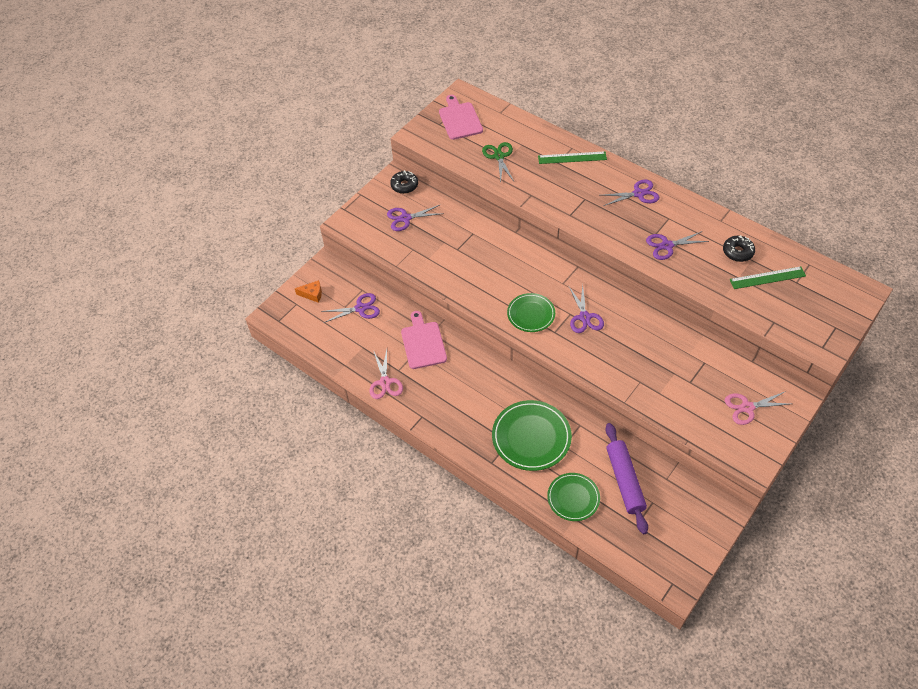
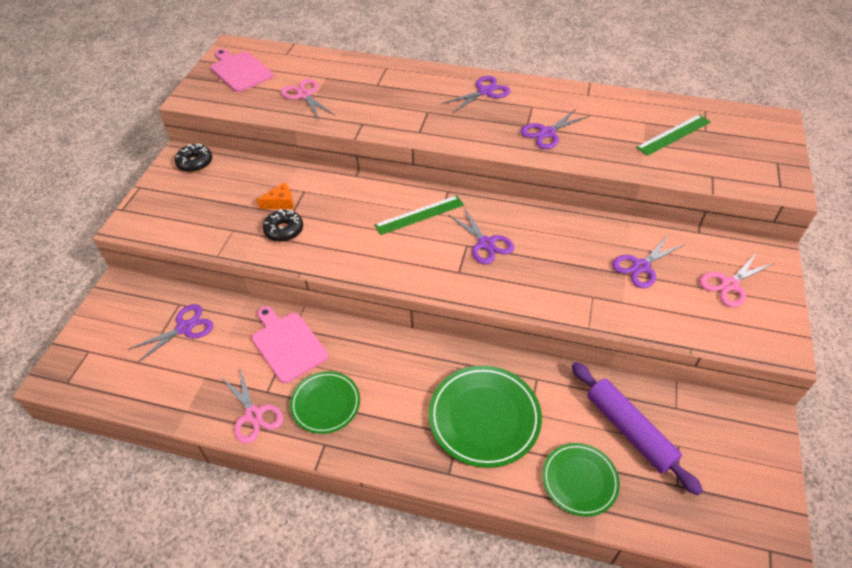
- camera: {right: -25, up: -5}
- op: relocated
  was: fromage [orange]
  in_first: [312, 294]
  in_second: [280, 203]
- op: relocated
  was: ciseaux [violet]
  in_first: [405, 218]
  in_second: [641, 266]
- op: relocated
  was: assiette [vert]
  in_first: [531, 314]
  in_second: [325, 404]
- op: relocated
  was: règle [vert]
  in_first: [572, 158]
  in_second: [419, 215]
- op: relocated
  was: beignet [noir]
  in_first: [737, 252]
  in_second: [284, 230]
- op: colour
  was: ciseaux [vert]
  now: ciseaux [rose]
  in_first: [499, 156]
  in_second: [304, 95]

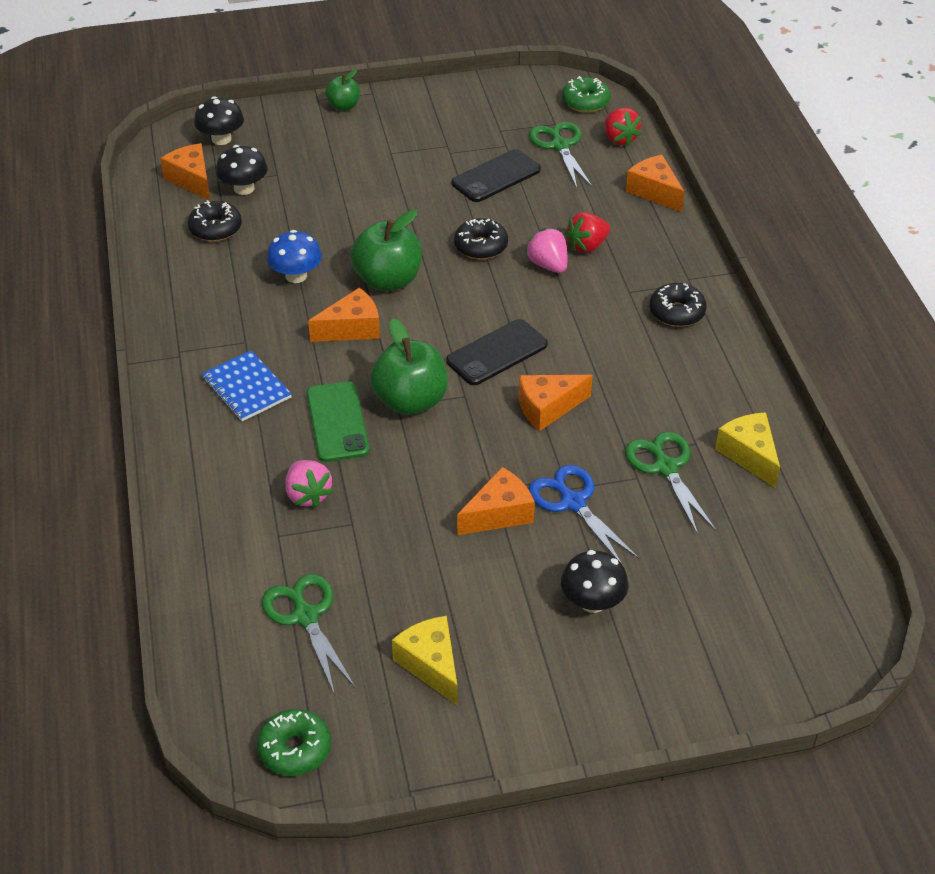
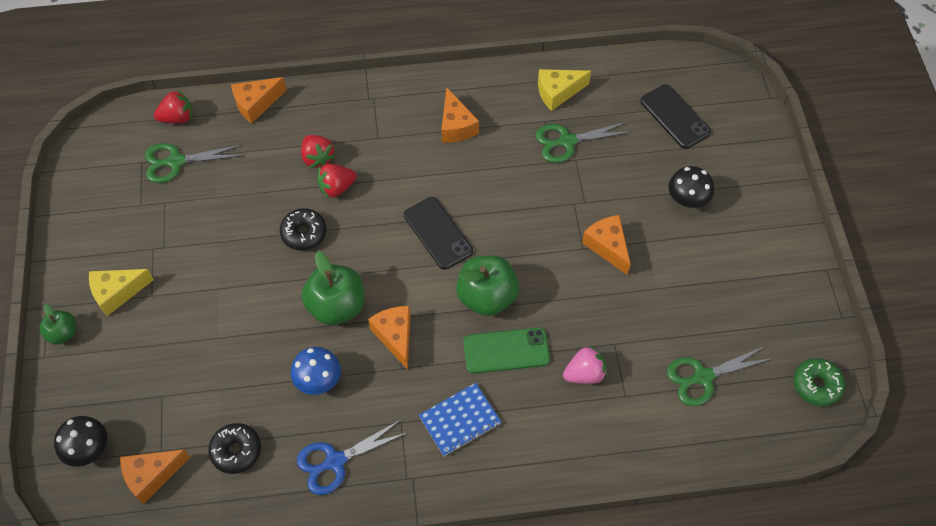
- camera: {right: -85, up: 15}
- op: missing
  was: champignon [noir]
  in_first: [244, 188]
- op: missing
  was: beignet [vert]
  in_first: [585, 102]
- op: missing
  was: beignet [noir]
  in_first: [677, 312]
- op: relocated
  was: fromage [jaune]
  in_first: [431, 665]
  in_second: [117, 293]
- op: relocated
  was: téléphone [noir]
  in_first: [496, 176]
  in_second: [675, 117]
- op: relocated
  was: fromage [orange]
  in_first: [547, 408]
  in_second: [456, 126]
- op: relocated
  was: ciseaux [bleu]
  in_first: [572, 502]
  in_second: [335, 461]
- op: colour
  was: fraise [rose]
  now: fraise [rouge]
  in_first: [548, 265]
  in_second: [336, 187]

▶ Activity: For each record above, write out every line exactly and skip the pictures.

▶ Response:
- camera: {right: -25, up: -5}
- op: relocated
  was: fromage [orange]
  in_first: [312, 294]
  in_second: [280, 203]
- op: relocated
  was: ciseaux [violet]
  in_first: [405, 218]
  in_second: [641, 266]
- op: relocated
  was: assiette [vert]
  in_first: [531, 314]
  in_second: [325, 404]
- op: relocated
  was: règle [vert]
  in_first: [572, 158]
  in_second: [419, 215]
- op: relocated
  was: beignet [noir]
  in_first: [737, 252]
  in_second: [284, 230]
- op: colour
  was: ciseaux [vert]
  now: ciseaux [rose]
  in_first: [499, 156]
  in_second: [304, 95]

- camera: {right: -85, up: 15}
- op: missing
  was: champignon [noir]
  in_first: [244, 188]
- op: missing
  was: beignet [vert]
  in_first: [585, 102]
- op: missing
  was: beignet [noir]
  in_first: [677, 312]
- op: relocated
  was: fromage [jaune]
  in_first: [431, 665]
  in_second: [117, 293]
- op: relocated
  was: téléphone [noir]
  in_first: [496, 176]
  in_second: [675, 117]
- op: relocated
  was: fromage [orange]
  in_first: [547, 408]
  in_second: [456, 126]
- op: relocated
  was: ciseaux [bleu]
  in_first: [572, 502]
  in_second: [335, 461]
- op: colour
  was: fraise [rose]
  now: fraise [rouge]
  in_first: [548, 265]
  in_second: [336, 187]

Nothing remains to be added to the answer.